*Exercise prompt:* Every line with "residential" in it should be copied from the data.

*Source records:*
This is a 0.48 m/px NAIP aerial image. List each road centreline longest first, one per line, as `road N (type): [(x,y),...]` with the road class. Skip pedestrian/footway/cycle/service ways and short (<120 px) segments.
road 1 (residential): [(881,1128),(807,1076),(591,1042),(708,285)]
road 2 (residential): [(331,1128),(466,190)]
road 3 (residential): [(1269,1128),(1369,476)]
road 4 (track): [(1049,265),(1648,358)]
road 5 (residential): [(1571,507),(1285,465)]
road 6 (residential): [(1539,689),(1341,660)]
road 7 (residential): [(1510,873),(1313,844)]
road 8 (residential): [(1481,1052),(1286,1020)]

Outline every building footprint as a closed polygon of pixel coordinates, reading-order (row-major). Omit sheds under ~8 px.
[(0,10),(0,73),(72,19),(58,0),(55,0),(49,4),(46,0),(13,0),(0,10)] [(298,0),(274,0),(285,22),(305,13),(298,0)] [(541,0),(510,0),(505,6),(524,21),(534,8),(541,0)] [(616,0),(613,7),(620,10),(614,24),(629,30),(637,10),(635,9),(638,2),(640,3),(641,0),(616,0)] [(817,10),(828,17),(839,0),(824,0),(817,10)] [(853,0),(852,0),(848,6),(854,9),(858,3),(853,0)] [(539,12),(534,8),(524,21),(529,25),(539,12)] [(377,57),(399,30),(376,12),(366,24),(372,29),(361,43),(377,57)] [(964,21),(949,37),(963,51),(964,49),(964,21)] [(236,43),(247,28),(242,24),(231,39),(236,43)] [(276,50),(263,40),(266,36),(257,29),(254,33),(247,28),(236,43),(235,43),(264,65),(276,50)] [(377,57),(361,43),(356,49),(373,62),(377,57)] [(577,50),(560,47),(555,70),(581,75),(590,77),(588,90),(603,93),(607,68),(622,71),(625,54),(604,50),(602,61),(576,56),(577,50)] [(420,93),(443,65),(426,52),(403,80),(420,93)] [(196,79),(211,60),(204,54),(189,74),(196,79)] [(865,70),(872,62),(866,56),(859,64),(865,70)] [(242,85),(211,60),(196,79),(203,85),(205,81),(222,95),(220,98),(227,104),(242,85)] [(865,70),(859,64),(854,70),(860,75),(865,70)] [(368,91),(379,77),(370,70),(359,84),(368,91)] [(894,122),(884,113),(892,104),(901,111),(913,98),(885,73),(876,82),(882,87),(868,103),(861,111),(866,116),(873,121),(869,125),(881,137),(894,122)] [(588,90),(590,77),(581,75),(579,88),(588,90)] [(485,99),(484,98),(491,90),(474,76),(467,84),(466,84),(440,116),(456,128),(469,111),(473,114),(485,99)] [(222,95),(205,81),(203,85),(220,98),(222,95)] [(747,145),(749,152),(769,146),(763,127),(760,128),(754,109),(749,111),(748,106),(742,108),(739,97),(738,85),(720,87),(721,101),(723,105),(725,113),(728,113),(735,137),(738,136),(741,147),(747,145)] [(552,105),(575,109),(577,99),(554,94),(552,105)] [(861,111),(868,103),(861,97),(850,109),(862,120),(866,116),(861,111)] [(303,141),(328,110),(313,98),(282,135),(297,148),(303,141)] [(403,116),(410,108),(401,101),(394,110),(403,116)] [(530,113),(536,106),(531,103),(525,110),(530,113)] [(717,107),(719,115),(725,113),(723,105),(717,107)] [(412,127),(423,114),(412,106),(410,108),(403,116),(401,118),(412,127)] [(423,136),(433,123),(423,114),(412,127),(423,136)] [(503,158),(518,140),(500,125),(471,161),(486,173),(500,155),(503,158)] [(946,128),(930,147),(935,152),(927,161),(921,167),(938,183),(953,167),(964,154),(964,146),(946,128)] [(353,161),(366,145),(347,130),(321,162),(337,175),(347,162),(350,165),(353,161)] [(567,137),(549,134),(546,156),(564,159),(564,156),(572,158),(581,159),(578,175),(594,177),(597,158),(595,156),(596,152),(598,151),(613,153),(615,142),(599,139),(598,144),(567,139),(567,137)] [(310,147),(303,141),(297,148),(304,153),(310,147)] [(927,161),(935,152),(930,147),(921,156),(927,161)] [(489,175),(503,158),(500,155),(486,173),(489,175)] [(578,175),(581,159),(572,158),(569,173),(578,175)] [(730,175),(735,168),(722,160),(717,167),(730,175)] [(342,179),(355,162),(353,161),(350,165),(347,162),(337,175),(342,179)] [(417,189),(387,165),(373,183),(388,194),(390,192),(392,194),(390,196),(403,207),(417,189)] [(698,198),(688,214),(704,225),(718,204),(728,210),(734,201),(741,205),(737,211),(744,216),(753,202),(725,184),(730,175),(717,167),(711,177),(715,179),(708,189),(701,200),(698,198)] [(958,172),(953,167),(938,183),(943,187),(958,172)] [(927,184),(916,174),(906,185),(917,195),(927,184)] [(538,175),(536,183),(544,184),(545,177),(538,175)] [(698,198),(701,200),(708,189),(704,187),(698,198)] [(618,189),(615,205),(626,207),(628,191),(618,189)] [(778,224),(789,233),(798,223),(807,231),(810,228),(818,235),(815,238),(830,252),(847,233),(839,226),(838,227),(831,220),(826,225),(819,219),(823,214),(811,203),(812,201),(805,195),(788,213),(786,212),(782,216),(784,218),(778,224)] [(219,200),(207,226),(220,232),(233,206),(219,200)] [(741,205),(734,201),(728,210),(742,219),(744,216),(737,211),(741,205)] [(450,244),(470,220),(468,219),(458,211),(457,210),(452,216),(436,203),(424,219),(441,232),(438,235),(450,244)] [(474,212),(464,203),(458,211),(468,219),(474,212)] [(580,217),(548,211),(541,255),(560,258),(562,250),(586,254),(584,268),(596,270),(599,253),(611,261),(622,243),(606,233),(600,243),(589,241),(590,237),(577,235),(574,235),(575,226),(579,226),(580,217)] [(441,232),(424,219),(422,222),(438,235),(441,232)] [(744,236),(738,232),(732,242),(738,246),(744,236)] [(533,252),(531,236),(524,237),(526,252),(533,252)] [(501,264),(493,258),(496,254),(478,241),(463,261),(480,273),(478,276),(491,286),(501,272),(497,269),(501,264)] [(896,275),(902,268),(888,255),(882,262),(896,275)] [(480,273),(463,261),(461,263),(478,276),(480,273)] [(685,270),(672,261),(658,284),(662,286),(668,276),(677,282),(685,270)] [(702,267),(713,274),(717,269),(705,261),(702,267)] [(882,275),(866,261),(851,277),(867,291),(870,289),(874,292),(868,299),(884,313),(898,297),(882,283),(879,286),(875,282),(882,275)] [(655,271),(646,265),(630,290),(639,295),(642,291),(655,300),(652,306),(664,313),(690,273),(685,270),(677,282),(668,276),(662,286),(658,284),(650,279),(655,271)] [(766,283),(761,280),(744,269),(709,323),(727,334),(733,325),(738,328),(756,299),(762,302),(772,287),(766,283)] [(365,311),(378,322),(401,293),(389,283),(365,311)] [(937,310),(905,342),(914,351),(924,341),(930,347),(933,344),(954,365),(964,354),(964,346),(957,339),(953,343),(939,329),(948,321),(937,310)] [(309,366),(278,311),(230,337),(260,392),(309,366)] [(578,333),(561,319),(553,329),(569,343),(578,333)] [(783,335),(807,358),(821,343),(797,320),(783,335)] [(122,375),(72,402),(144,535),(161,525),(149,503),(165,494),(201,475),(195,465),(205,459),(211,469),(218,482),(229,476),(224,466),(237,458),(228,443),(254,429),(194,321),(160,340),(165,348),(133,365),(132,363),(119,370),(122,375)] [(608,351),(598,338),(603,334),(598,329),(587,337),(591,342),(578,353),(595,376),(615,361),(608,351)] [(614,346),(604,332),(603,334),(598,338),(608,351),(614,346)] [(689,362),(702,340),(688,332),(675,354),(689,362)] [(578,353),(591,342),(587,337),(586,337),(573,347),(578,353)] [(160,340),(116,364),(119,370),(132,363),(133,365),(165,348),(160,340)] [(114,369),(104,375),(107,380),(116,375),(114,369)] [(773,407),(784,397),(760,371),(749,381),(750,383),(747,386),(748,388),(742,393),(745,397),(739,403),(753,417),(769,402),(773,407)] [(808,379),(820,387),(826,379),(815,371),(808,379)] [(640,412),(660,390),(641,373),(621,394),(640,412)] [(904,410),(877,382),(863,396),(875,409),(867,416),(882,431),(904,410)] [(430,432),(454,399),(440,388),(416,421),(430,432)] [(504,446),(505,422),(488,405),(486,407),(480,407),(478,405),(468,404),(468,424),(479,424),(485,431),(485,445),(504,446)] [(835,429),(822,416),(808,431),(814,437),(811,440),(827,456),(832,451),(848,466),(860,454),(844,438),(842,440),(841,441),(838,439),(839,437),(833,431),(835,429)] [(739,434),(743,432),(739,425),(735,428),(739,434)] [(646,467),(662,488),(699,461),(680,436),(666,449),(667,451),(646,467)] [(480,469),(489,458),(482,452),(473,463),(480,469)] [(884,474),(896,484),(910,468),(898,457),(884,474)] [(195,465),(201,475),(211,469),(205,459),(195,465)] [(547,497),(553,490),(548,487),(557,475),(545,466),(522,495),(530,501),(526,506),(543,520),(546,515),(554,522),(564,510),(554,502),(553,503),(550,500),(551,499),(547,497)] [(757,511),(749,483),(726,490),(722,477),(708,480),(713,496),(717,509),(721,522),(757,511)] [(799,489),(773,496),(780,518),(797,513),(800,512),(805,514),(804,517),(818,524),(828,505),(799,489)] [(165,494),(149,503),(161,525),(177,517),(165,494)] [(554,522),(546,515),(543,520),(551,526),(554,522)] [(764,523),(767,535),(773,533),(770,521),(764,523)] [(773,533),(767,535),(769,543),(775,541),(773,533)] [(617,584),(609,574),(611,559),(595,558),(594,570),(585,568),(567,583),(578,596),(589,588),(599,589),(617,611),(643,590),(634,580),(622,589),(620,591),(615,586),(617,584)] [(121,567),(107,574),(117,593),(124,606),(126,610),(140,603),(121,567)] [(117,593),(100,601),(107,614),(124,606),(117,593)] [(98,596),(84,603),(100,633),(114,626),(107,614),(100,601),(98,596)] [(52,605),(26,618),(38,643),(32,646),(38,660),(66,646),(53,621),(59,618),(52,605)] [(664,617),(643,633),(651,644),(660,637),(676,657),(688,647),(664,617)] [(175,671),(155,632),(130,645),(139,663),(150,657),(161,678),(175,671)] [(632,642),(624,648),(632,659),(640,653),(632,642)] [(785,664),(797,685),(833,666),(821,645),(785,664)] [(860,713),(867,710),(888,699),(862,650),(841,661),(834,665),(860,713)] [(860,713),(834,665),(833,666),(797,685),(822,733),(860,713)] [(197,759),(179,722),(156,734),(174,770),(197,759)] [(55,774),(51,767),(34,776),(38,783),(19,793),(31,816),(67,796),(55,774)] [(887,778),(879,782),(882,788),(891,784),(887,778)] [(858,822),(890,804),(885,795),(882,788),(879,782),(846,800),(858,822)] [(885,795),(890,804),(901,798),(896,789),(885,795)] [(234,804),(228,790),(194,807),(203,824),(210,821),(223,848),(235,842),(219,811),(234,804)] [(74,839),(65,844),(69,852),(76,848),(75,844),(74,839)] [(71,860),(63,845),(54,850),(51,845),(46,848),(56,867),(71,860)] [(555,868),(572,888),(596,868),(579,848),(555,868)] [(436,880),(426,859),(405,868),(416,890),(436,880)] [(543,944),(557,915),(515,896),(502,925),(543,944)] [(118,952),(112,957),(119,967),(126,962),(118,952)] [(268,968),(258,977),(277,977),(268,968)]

*Answer area:*
road 1 (residential): [(881,1128),(807,1076),(591,1042),(708,285)]
road 2 (residential): [(331,1128),(466,190)]
road 3 (residential): [(1269,1128),(1369,476)]
road 5 (residential): [(1571,507),(1285,465)]
road 6 (residential): [(1539,689),(1341,660)]
road 7 (residential): [(1510,873),(1313,844)]
road 8 (residential): [(1481,1052),(1286,1020)]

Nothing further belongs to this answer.